Start of Input material
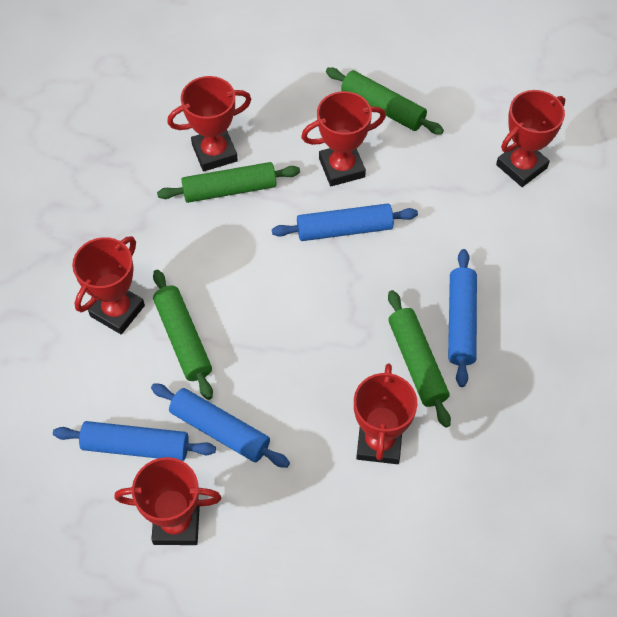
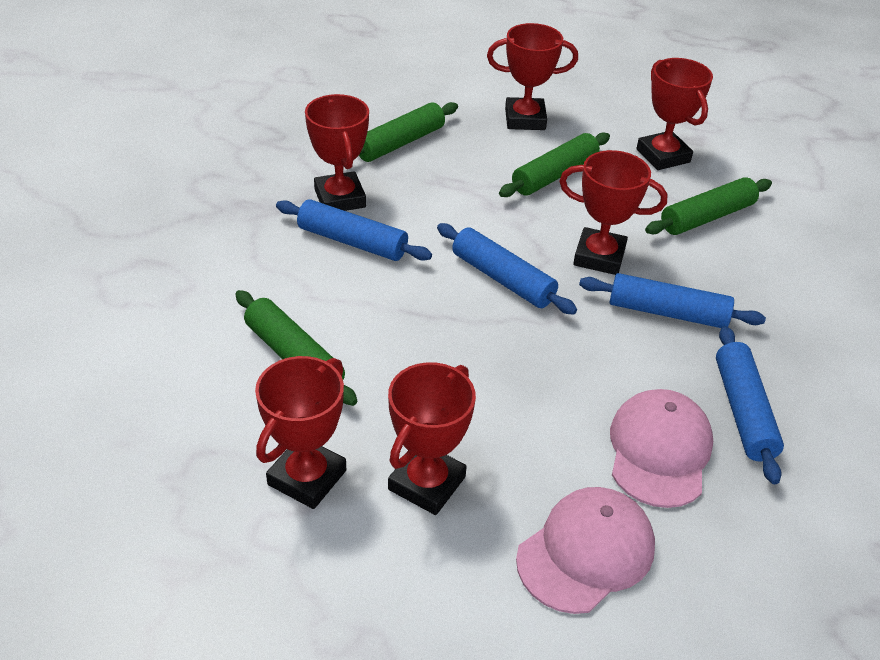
pink cap: 0 -> 2

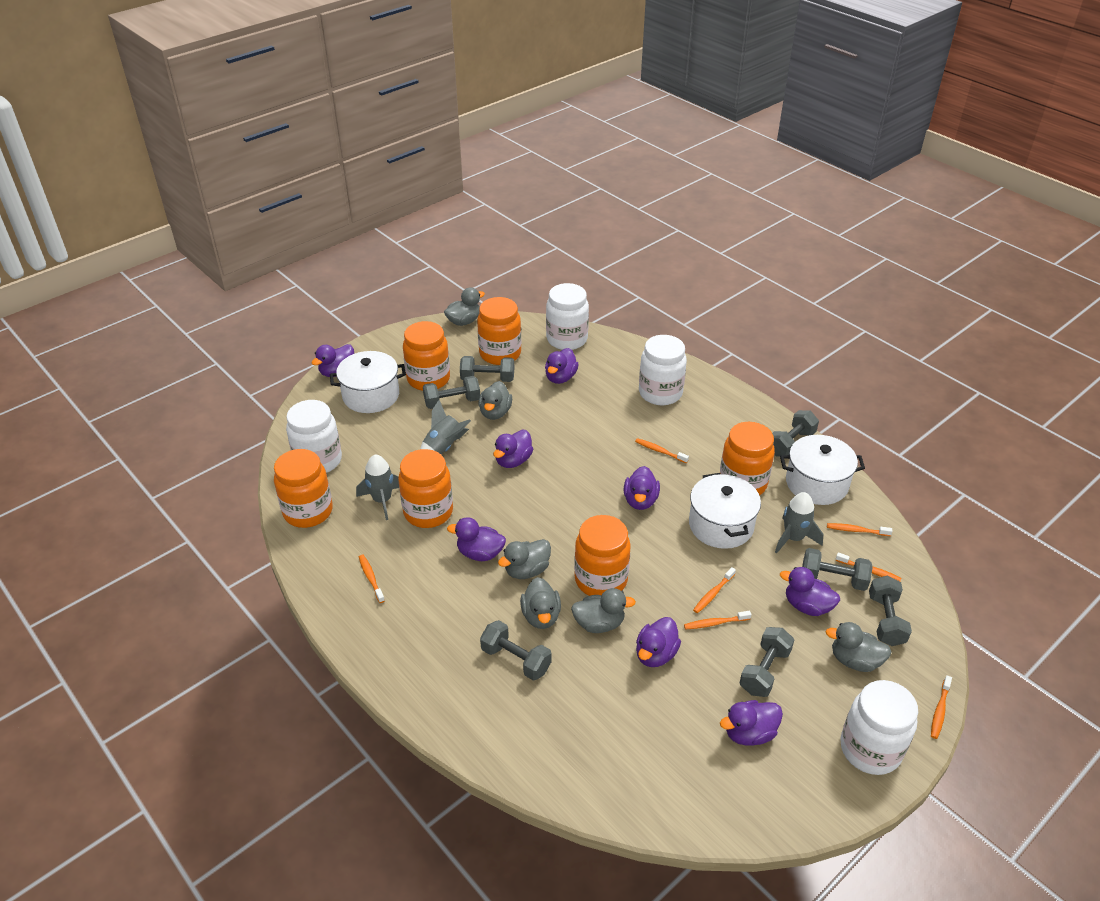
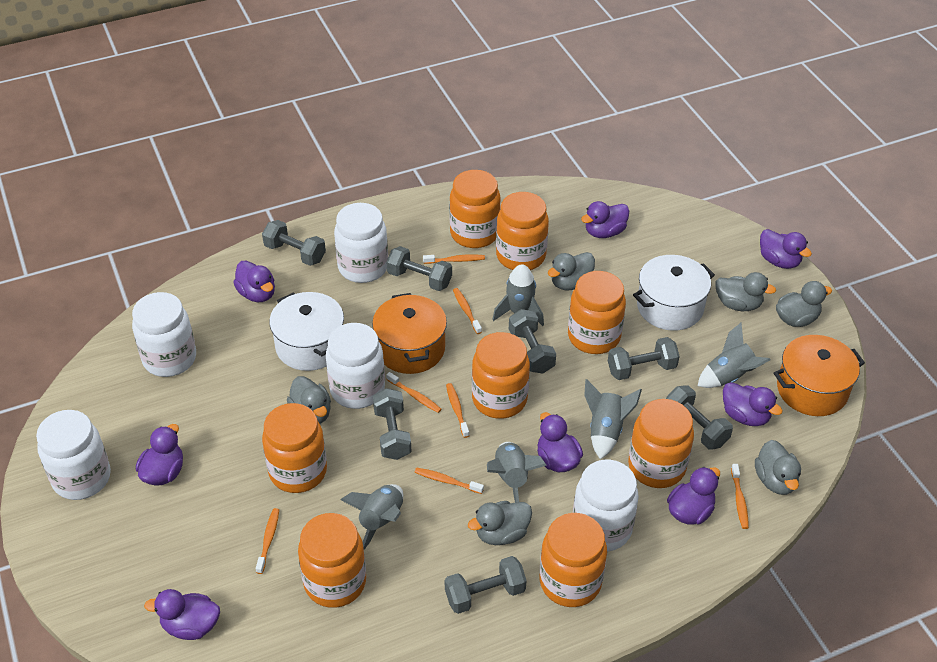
grey rocket: 3 -> 5
orange jar: 6 -> 8
orange pot: 0 -> 2
white jar: 4 -> 5
white pot: 3 -> 2

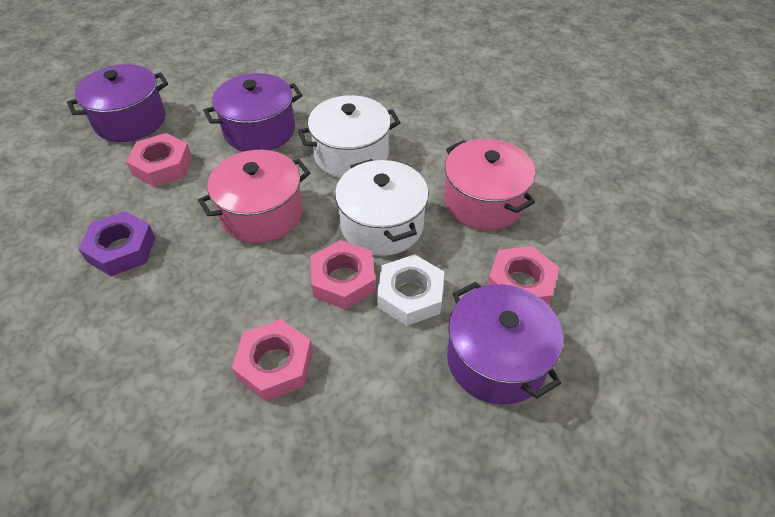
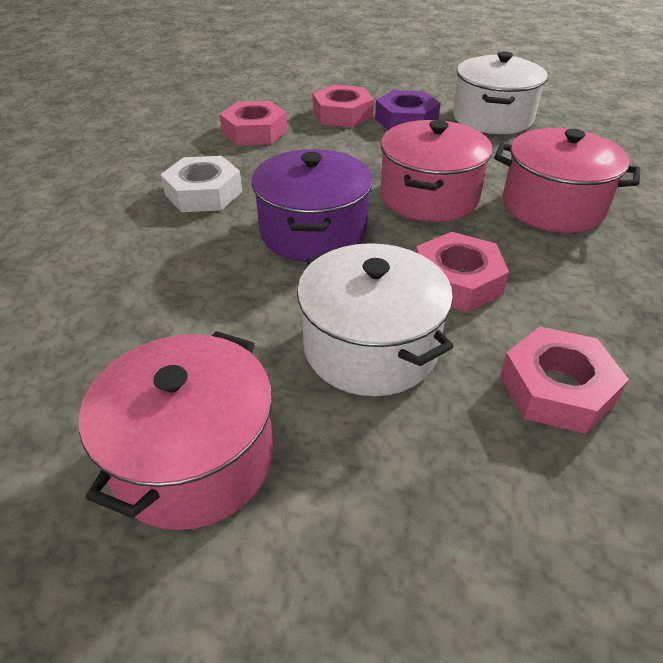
pink pot: 2 -> 3
purple pot: 3 -> 1

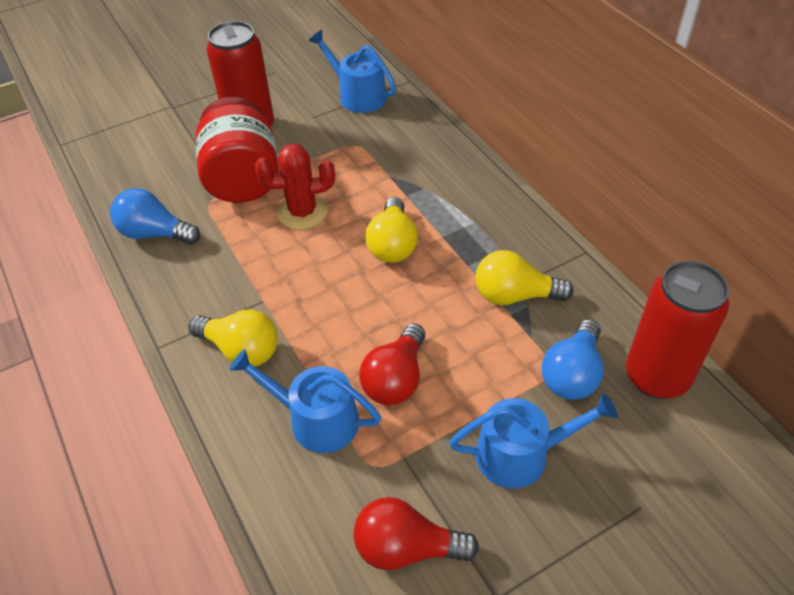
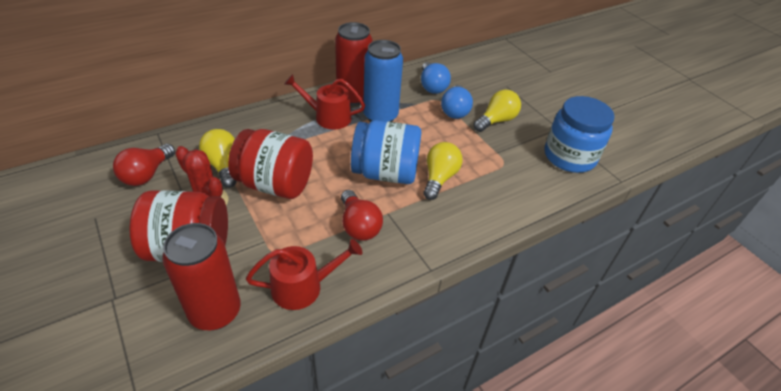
blue can: 0 -> 1
blue jar: 0 -> 2
blue watering can: 3 -> 0
red jar: 1 -> 2
red watering can: 0 -> 2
End of Input material
Work item: Scan the records above for the word "watering". Copy each line that has it.

Output below:
blue watering can: 3 -> 0
red watering can: 0 -> 2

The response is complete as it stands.